**EXERCISE MATERIALS**.
—————

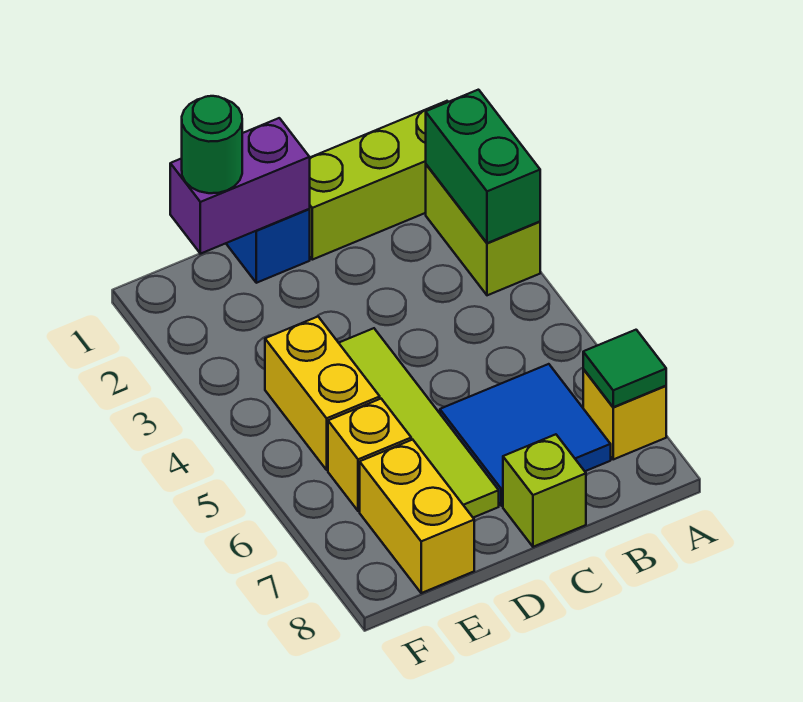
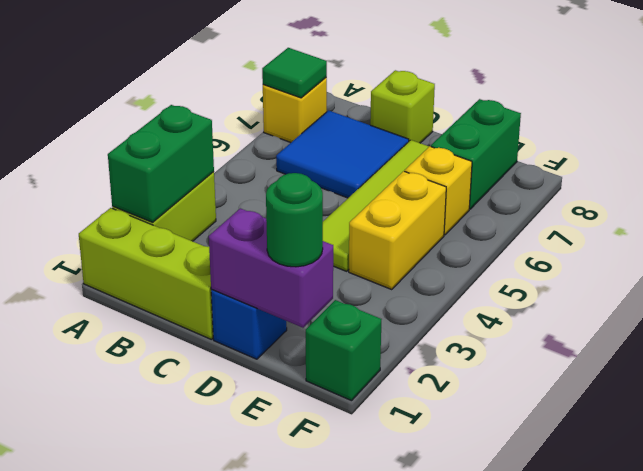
yellow brick E7:E8 level 1 -> green brick E7:E8 level 1
none -> green brick F1 level 1

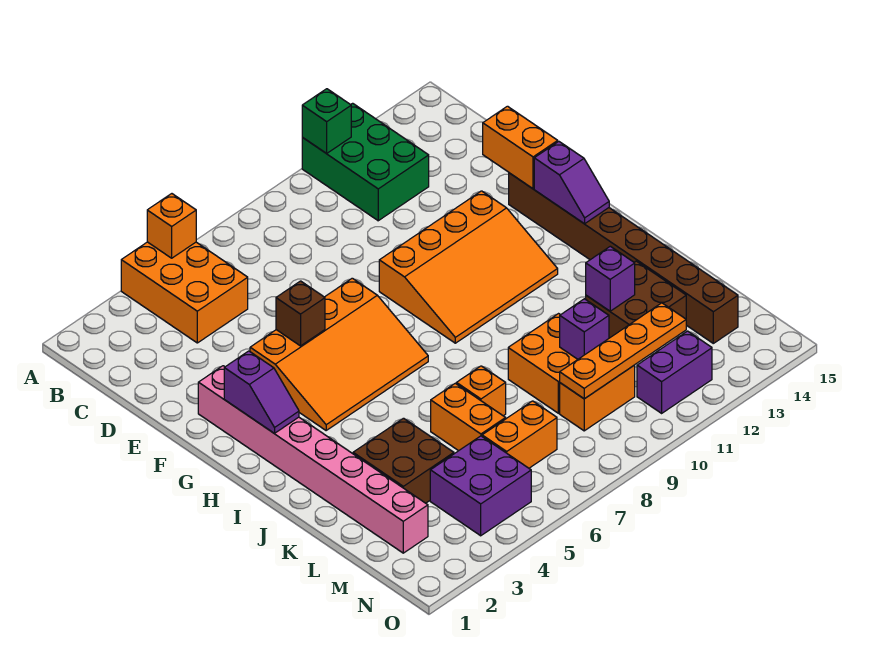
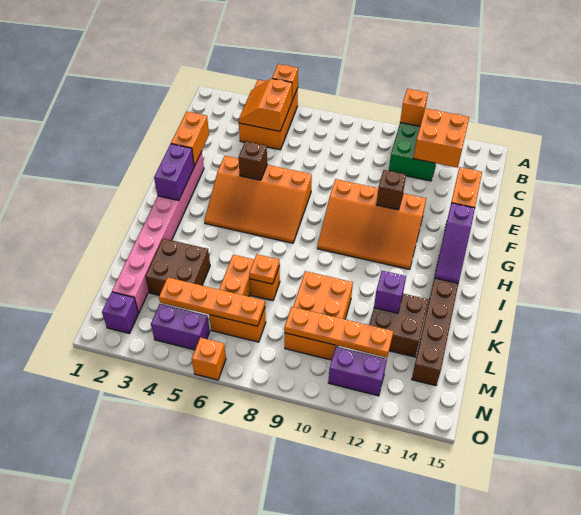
green brick A11 level 2 -> orange brick A11 level 2
none -> orange slope B4:C5 level 2 top 5
none -> orange brick B12:C13 level 2
none -> orange brick E2:F2 level 2
none -> brown brick F11 level 2
purple slope G2:H2 level 2 top G -> purple brick G2:H2 level 2
purple slope G14:H14 level 2 top G -> purple slope G14:I14 level 2 top G
none -> orange plate K7 level 2
purple brick L10 level 2 -> purple brick N2 level 1
purple brick M4:N5 level 1 -> purple brick N4:N5 level 1
none -> orange plate M4:M7 level 2
none -> orange brick O6 level 1

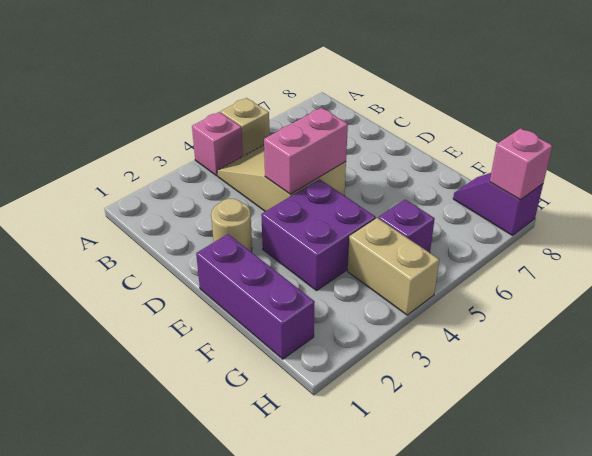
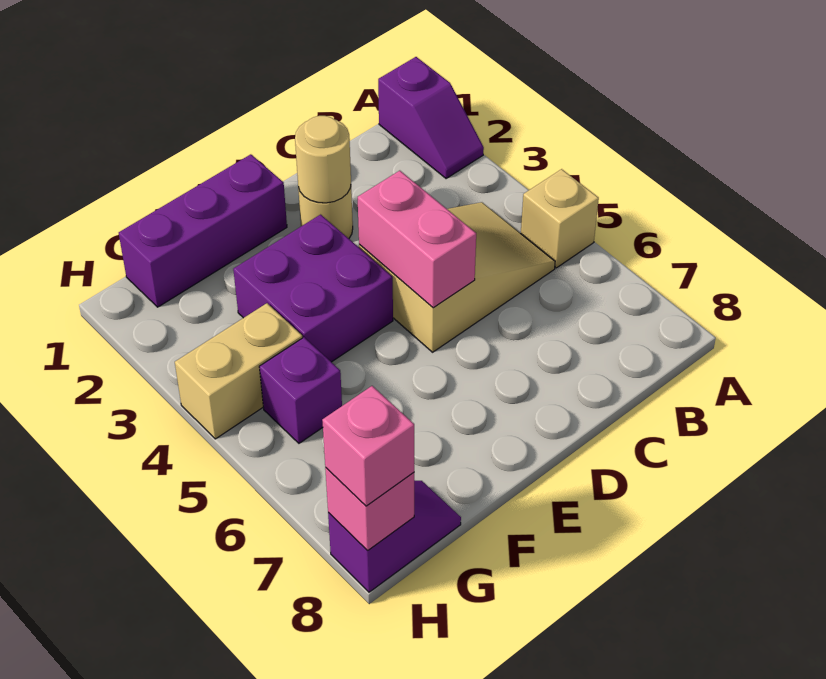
none -> purple slope A1:A2 level 1 top 1
pink brick A4 level 1 -> pink brick H8 level 3
none -> tan round brick D2 level 2

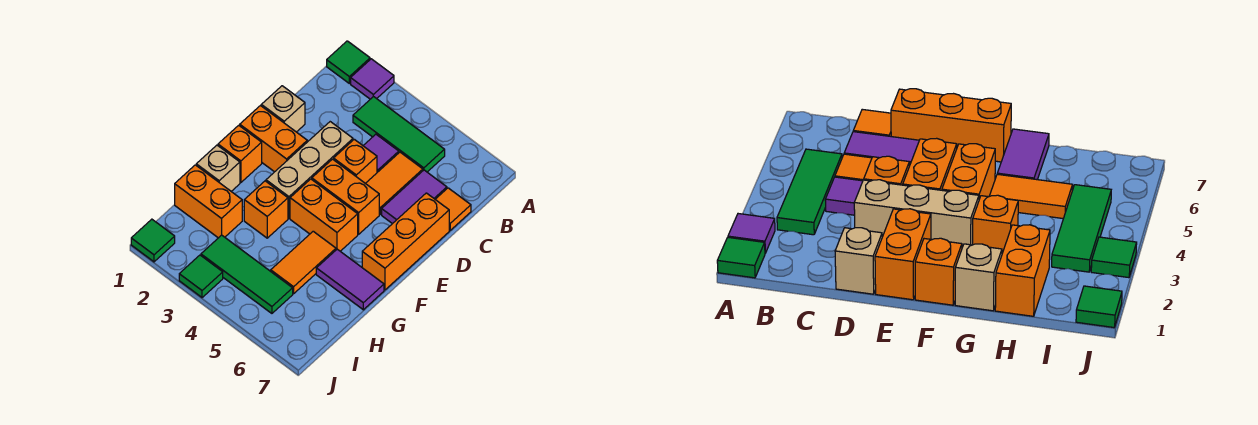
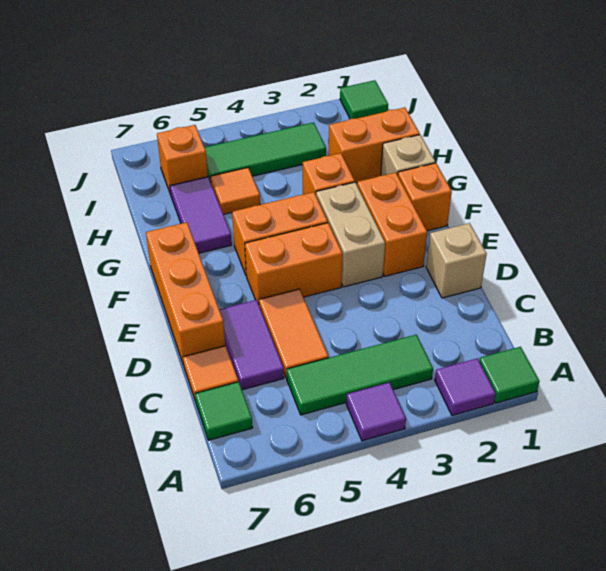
purple tile C4 level 1 -> purple tile A4 level 1
tan brick D3:F3 level 1 -> tan brick E3:F3 level 1
orange brick D4 level 1 -> orange brick I6 level 1
orange brick E1:E2 level 1 -> orange brick E2:F2 level 1
orange tile G5:H5 level 1 -> orange tile H5 level 1
purple tile G6:G7 level 1 -> purple tile G6:H6 level 1
green tile J3 level 1 -> green tile B7 level 1

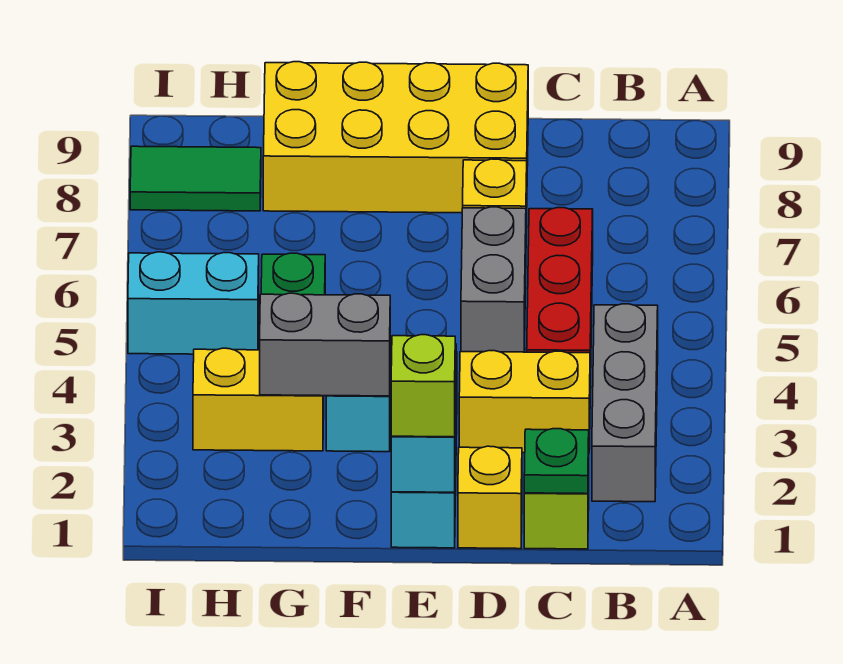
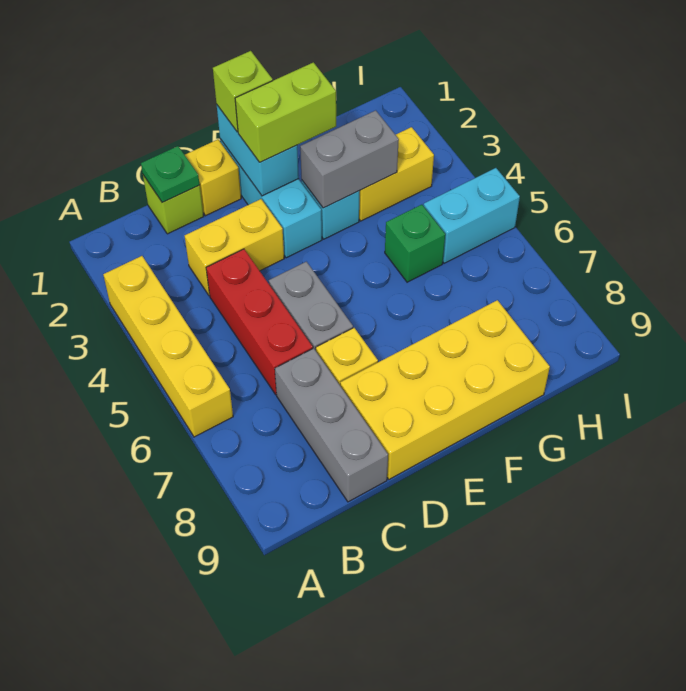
none -> yellow brick A3:A6 level 1
grey brick B2:B4 level 1 -> grey brick C7:C9 level 1
none -> lime brick E2:F2 level 3
green tile H8:I8 level 1 -> none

—————

**EXERCISE DIRECTIONS**. When you reach the line with "purple slope G2:H2" in the records above, start writing out each line exactly, and stop after the line with "pink brick A4". Pictures stay out.

**REPLY**.
purple slope G2:H2 level 2 top G -> purple brick G2:H2 level 2
purple slope G14:H14 level 2 top G -> purple slope G14:I14 level 2 top G
none -> orange plate K7 level 2
purple brick L10 level 2 -> purple brick N2 level 1
purple brick M4:N5 level 1 -> purple brick N4:N5 level 1
none -> orange plate M4:M7 level 2
none -> orange brick O6 level 1

none -> purple slope A1:A2 level 1 top 1
pink brick A4 level 1 -> pink brick H8 level 3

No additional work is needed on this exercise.